## Work to be completed
Each entry needs to be reproduced exactly, with none left out.

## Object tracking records
━━━━━━━━━━━━━━━━━━━━
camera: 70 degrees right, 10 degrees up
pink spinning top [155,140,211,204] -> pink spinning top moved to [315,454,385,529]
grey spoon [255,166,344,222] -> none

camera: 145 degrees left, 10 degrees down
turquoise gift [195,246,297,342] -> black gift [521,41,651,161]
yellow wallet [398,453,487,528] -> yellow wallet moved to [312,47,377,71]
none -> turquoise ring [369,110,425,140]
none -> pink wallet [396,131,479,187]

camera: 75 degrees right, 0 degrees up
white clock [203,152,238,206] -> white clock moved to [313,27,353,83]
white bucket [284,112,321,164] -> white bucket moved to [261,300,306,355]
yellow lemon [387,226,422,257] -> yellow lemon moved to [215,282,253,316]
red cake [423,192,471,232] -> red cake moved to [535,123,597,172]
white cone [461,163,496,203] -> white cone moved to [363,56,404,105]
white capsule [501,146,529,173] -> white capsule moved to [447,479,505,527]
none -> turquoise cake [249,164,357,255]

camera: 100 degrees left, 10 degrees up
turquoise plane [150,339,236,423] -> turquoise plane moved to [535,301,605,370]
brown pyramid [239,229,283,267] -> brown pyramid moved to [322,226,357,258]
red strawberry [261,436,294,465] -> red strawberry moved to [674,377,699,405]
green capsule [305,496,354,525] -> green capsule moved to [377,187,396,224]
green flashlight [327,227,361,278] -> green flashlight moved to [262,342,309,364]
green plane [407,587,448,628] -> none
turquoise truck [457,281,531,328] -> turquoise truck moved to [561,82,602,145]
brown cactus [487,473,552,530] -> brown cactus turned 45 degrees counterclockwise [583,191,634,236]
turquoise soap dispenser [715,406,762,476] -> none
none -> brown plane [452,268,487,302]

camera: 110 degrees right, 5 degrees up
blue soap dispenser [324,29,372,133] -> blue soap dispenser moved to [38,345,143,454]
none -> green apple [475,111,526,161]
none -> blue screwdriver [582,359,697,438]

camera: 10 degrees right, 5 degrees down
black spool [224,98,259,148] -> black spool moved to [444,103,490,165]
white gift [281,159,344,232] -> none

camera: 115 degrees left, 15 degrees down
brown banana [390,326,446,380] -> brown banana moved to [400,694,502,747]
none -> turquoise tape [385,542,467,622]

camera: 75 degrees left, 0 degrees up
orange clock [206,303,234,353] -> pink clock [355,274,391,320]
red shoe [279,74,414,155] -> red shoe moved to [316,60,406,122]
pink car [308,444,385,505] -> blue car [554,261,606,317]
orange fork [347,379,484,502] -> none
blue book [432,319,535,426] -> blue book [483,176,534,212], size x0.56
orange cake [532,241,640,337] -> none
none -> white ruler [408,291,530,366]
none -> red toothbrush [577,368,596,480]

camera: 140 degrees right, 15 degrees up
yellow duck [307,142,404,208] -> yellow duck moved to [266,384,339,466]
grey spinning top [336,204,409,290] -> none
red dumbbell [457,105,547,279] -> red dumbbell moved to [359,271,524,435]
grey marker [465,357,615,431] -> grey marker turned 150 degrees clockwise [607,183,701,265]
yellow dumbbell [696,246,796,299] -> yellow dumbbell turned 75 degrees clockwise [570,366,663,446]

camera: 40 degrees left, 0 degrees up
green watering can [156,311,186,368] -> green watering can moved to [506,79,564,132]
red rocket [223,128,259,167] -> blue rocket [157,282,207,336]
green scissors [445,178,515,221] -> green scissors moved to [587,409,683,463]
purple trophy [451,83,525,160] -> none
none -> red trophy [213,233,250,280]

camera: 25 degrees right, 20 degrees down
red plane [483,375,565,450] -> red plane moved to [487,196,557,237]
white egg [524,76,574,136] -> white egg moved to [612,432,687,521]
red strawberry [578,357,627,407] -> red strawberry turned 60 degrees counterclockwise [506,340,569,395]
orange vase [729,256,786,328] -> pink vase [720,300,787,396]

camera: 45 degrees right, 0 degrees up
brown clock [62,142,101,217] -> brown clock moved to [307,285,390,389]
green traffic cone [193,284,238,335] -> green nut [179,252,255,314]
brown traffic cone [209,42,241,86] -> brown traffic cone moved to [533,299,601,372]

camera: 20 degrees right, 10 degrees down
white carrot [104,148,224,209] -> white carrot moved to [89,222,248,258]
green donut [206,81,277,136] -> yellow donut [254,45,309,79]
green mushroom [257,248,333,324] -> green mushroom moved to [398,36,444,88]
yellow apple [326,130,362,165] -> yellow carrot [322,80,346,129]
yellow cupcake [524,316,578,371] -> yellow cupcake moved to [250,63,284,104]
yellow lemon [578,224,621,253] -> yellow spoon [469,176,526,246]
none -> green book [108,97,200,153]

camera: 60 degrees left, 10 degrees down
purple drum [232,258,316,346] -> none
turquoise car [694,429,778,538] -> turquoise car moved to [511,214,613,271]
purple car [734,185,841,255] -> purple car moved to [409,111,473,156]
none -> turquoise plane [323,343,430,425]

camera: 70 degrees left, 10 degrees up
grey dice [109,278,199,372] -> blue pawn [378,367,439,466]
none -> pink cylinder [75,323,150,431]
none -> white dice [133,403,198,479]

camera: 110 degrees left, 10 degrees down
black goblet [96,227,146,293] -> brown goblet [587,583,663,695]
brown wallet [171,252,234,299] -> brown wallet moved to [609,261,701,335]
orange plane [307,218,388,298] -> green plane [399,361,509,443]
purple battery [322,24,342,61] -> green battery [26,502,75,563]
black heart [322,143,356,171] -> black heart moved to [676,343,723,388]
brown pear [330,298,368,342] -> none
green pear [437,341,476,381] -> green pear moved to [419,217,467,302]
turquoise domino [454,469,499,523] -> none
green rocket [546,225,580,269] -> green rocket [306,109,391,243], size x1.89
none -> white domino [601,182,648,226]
━━━━━━━━━━━━━━━━━━━━
## Finished exercise
camera: 70 degrees right, 10 degrees up
pink spinning top [155,140,211,204] -> pink spinning top moved to [315,454,385,529]
grey spoon [255,166,344,222] -> none

camera: 145 degrees left, 10 degrees down
turquoise gift [195,246,297,342] -> black gift [521,41,651,161]
yellow wallet [398,453,487,528] -> yellow wallet moved to [312,47,377,71]
none -> turquoise ring [369,110,425,140]
none -> pink wallet [396,131,479,187]

camera: 75 degrees right, 0 degrees up
white clock [203,152,238,206] -> white clock moved to [313,27,353,83]
white bucket [284,112,321,164] -> white bucket moved to [261,300,306,355]
yellow lemon [387,226,422,257] -> yellow lemon moved to [215,282,253,316]
red cake [423,192,471,232] -> red cake moved to [535,123,597,172]
white cone [461,163,496,203] -> white cone moved to [363,56,404,105]
white capsule [501,146,529,173] -> white capsule moved to [447,479,505,527]
none -> turquoise cake [249,164,357,255]

camera: 100 degrees left, 10 degrees up
turquoise plane [150,339,236,423] -> turquoise plane moved to [535,301,605,370]
brown pyramid [239,229,283,267] -> brown pyramid moved to [322,226,357,258]
red strawberry [261,436,294,465] -> red strawberry moved to [674,377,699,405]
green capsule [305,496,354,525] -> green capsule moved to [377,187,396,224]
green flashlight [327,227,361,278] -> green flashlight moved to [262,342,309,364]
green plane [407,587,448,628] -> none
turquoise truck [457,281,531,328] -> turquoise truck moved to [561,82,602,145]
brown cactus [487,473,552,530] -> brown cactus turned 45 degrees counterclockwise [583,191,634,236]
turquoise soap dispenser [715,406,762,476] -> none
none -> brown plane [452,268,487,302]

camera: 110 degrees right, 5 degrees up
blue soap dispenser [324,29,372,133] -> blue soap dispenser moved to [38,345,143,454]
none -> green apple [475,111,526,161]
none -> blue screwdriver [582,359,697,438]

camera: 10 degrees right, 5 degrees down
black spool [224,98,259,148] -> black spool moved to [444,103,490,165]
white gift [281,159,344,232] -> none

camera: 115 degrees left, 15 degrees down
brown banana [390,326,446,380] -> brown banana moved to [400,694,502,747]
none -> turquoise tape [385,542,467,622]

camera: 75 degrees left, 0 degrees up
orange clock [206,303,234,353] -> pink clock [355,274,391,320]
red shoe [279,74,414,155] -> red shoe moved to [316,60,406,122]
pink car [308,444,385,505] -> blue car [554,261,606,317]
orange fork [347,379,484,502] -> none
blue book [432,319,535,426] -> blue book [483,176,534,212], size x0.56
orange cake [532,241,640,337] -> none
none -> white ruler [408,291,530,366]
none -> red toothbrush [577,368,596,480]

camera: 140 degrees right, 15 degrees up
yellow duck [307,142,404,208] -> yellow duck moved to [266,384,339,466]
grey spinning top [336,204,409,290] -> none
red dumbbell [457,105,547,279] -> red dumbbell moved to [359,271,524,435]
grey marker [465,357,615,431] -> grey marker turned 150 degrees clockwise [607,183,701,265]
yellow dumbbell [696,246,796,299] -> yellow dumbbell turned 75 degrees clockwise [570,366,663,446]

camera: 40 degrees left, 0 degrees up
green watering can [156,311,186,368] -> green watering can moved to [506,79,564,132]
red rocket [223,128,259,167] -> blue rocket [157,282,207,336]
green scissors [445,178,515,221] -> green scissors moved to [587,409,683,463]
purple trophy [451,83,525,160] -> none
none -> red trophy [213,233,250,280]

camera: 25 degrees right, 20 degrees down
red plane [483,375,565,450] -> red plane moved to [487,196,557,237]
white egg [524,76,574,136] -> white egg moved to [612,432,687,521]
red strawberry [578,357,627,407] -> red strawberry turned 60 degrees counterclockwise [506,340,569,395]
orange vase [729,256,786,328] -> pink vase [720,300,787,396]

camera: 45 degrees right, 0 degrees up
brown clock [62,142,101,217] -> brown clock moved to [307,285,390,389]
green traffic cone [193,284,238,335] -> green nut [179,252,255,314]
brown traffic cone [209,42,241,86] -> brown traffic cone moved to [533,299,601,372]

camera: 20 degrees right, 10 degrees down
white carrot [104,148,224,209] -> white carrot moved to [89,222,248,258]
green donut [206,81,277,136] -> yellow donut [254,45,309,79]
green mushroom [257,248,333,324] -> green mushroom moved to [398,36,444,88]
yellow apple [326,130,362,165] -> yellow carrot [322,80,346,129]
yellow cupcake [524,316,578,371] -> yellow cupcake moved to [250,63,284,104]
yellow lemon [578,224,621,253] -> yellow spoon [469,176,526,246]
none -> green book [108,97,200,153]

camera: 60 degrees left, 10 degrees down
purple drum [232,258,316,346] -> none
turquoise car [694,429,778,538] -> turquoise car moved to [511,214,613,271]
purple car [734,185,841,255] -> purple car moved to [409,111,473,156]
none -> turquoise plane [323,343,430,425]

camera: 70 degrees left, 10 degrees up
grey dice [109,278,199,372] -> blue pawn [378,367,439,466]
none -> pink cylinder [75,323,150,431]
none -> white dice [133,403,198,479]

camera: 110 degrees left, 10 degrees down
black goblet [96,227,146,293] -> brown goblet [587,583,663,695]
brown wallet [171,252,234,299] -> brown wallet moved to [609,261,701,335]
orange plane [307,218,388,298] -> green plane [399,361,509,443]
purple battery [322,24,342,61] -> green battery [26,502,75,563]
black heart [322,143,356,171] -> black heart moved to [676,343,723,388]
brown pear [330,298,368,342] -> none
green pear [437,341,476,381] -> green pear moved to [419,217,467,302]
turquoise domino [454,469,499,523] -> none
green rocket [546,225,580,269] -> green rocket [306,109,391,243], size x1.89
none -> white domino [601,182,648,226]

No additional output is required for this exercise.